WHAT IS EXPECTED: Each time a line of the listing holds "headphones", copy that line.

DATA:

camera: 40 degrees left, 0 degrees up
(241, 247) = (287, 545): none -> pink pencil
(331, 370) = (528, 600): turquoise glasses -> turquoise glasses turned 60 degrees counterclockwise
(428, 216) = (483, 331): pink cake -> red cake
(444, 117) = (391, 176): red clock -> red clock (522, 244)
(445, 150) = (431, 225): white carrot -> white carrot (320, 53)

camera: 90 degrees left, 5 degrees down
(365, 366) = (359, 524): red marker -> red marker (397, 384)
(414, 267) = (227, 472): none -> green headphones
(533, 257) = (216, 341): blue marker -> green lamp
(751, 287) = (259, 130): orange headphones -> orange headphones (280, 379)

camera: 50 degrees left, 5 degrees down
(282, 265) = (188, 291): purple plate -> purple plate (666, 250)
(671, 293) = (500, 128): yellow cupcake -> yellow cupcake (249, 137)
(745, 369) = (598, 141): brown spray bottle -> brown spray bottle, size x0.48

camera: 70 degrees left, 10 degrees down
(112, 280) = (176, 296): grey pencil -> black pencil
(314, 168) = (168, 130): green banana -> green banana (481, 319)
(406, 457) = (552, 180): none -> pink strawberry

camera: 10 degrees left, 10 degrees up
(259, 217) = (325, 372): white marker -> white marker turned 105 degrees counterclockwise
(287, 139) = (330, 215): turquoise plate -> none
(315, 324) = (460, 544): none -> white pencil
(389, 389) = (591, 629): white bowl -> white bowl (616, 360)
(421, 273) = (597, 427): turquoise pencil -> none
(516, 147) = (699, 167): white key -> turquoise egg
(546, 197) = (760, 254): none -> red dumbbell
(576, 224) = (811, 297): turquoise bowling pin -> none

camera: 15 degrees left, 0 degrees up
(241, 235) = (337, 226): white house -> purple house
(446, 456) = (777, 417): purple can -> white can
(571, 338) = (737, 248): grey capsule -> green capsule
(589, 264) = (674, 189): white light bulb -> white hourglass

PROBLEM SOLUTION:
(414, 267) = (227, 472): none -> green headphones
(751, 287) = (259, 130): orange headphones -> orange headphones (280, 379)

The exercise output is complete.